[Stored data entries]
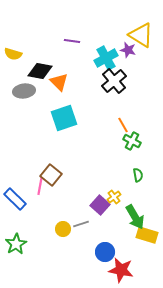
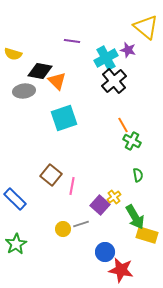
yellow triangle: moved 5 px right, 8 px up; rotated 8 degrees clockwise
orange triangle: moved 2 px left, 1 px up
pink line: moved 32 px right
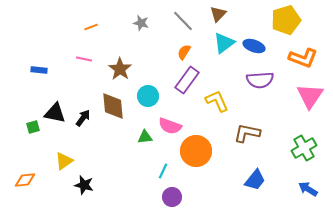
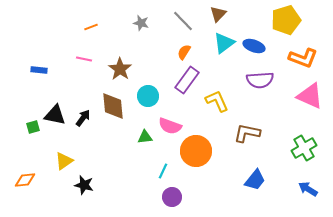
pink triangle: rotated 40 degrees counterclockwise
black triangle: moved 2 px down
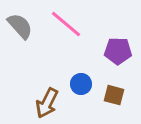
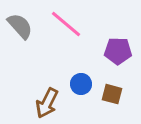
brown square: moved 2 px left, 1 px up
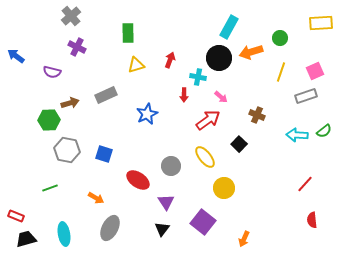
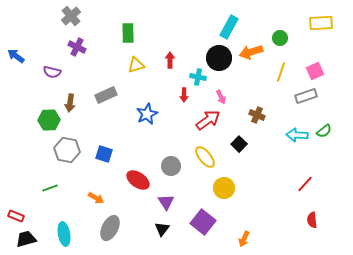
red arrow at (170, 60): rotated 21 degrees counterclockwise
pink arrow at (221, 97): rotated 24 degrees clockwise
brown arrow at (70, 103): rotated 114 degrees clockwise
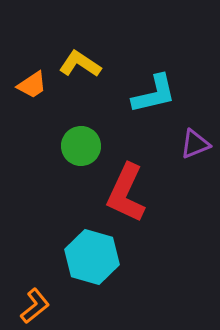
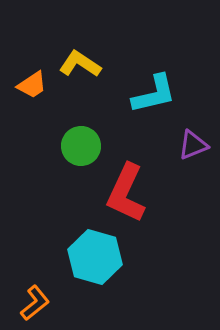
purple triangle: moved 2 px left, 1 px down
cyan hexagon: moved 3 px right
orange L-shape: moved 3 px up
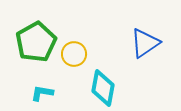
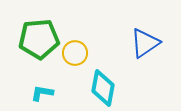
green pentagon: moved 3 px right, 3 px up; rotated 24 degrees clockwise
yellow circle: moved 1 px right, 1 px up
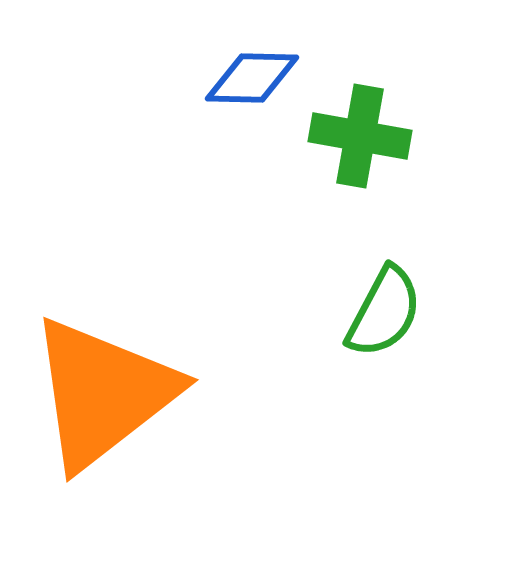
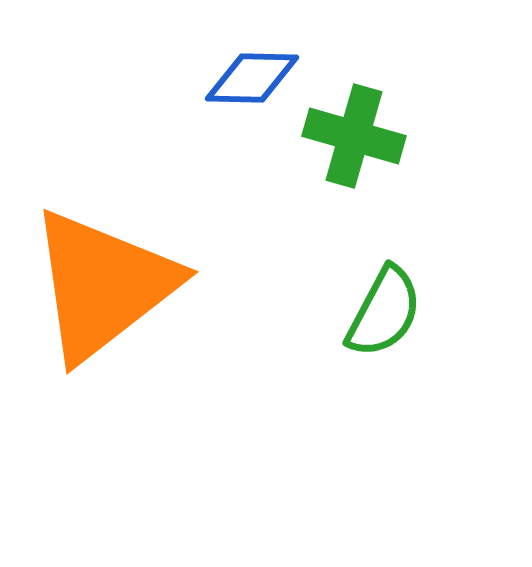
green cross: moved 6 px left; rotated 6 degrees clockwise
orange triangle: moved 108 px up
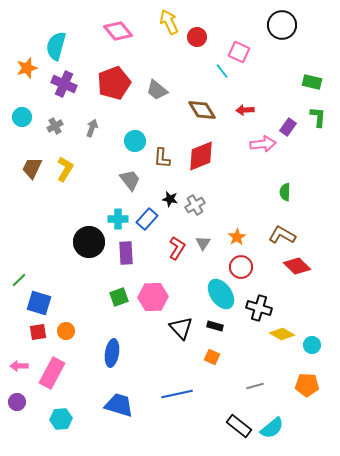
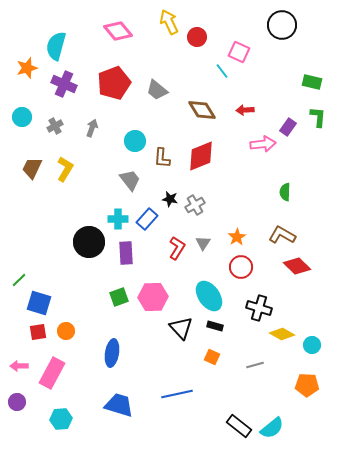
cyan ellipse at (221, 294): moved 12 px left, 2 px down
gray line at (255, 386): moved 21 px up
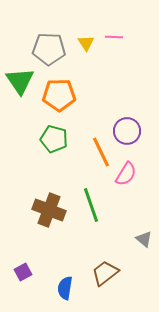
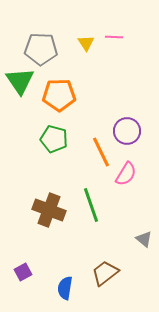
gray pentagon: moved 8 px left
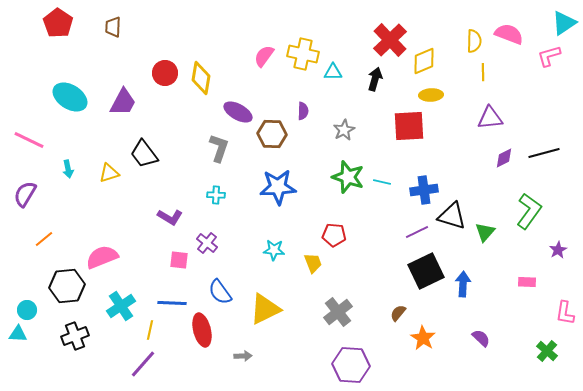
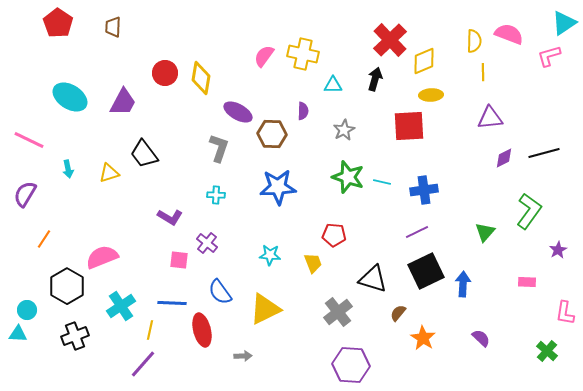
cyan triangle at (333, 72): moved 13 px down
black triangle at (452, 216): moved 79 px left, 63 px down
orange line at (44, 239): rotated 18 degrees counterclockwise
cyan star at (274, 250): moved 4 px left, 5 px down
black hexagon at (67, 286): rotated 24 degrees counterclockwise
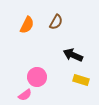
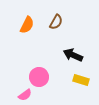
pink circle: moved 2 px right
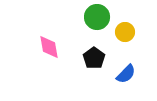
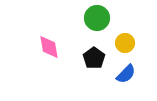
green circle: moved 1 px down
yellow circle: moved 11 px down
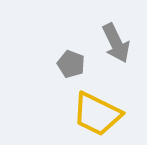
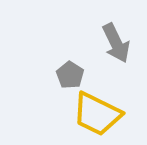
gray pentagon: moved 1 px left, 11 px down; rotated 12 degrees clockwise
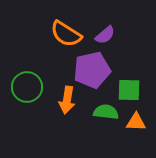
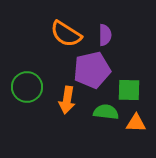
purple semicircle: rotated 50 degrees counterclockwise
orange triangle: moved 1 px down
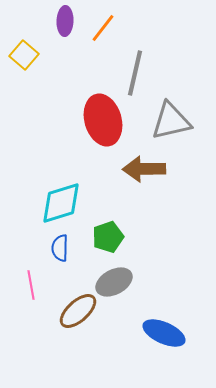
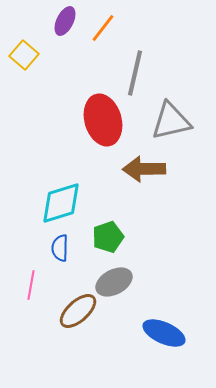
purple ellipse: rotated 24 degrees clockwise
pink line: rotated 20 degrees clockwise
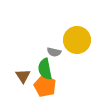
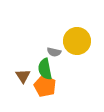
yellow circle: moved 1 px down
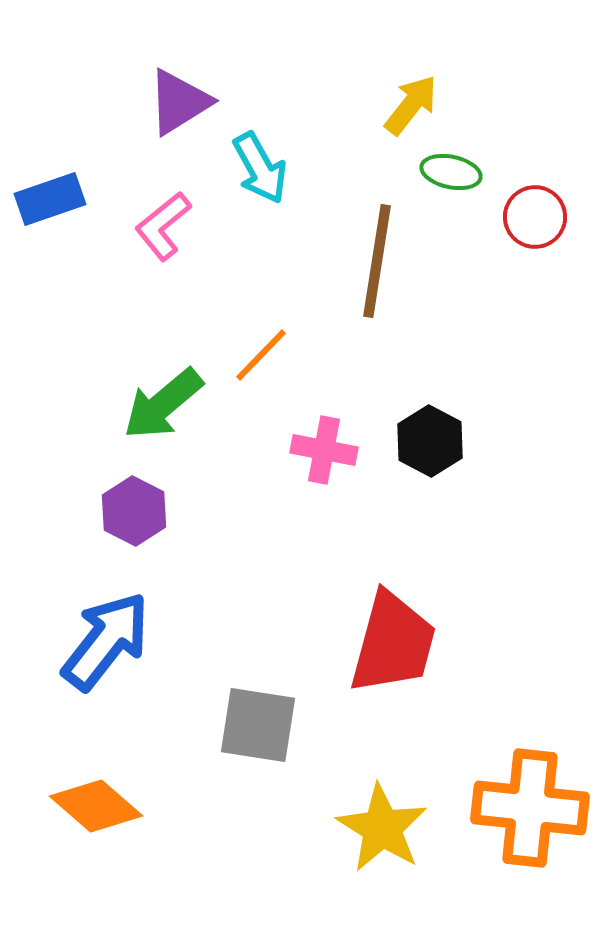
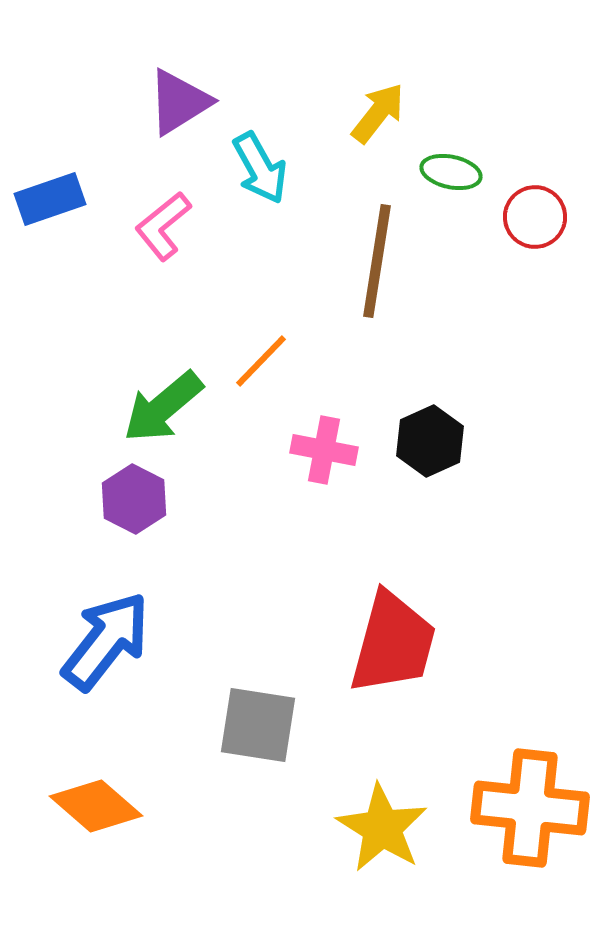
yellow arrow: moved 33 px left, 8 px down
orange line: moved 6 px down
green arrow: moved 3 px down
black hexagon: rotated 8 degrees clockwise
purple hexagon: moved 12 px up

▶ _ABOUT THIS TASK_
Exactly as written, set down the lines from the line holding "cyan ellipse at" to the last line of the data, both ends included, pictures excluded.

▶ _FINISHED EXERCISE_
cyan ellipse at (221, 294): moved 12 px left, 2 px down
gray line at (255, 386): moved 21 px up
gray pentagon: moved 8 px left
cyan triangle at (333, 72): moved 13 px down
black triangle at (452, 216): moved 79 px left, 63 px down
orange line at (44, 239): rotated 18 degrees counterclockwise
cyan star at (274, 250): moved 4 px left, 5 px down
black hexagon at (67, 286): rotated 24 degrees counterclockwise
pink circle: moved 2 px right
green circle: moved 1 px down
yellow circle: moved 11 px down
gray pentagon: moved 1 px left, 11 px down; rotated 12 degrees clockwise
purple semicircle: rotated 50 degrees counterclockwise
orange triangle: moved 1 px down
purple ellipse: rotated 24 degrees clockwise
pink line: rotated 20 degrees clockwise
yellow circle: moved 1 px down
yellow arrow: moved 33 px left, 8 px down
orange line: moved 6 px down
green arrow: moved 3 px down
black hexagon: rotated 8 degrees clockwise
purple hexagon: moved 12 px up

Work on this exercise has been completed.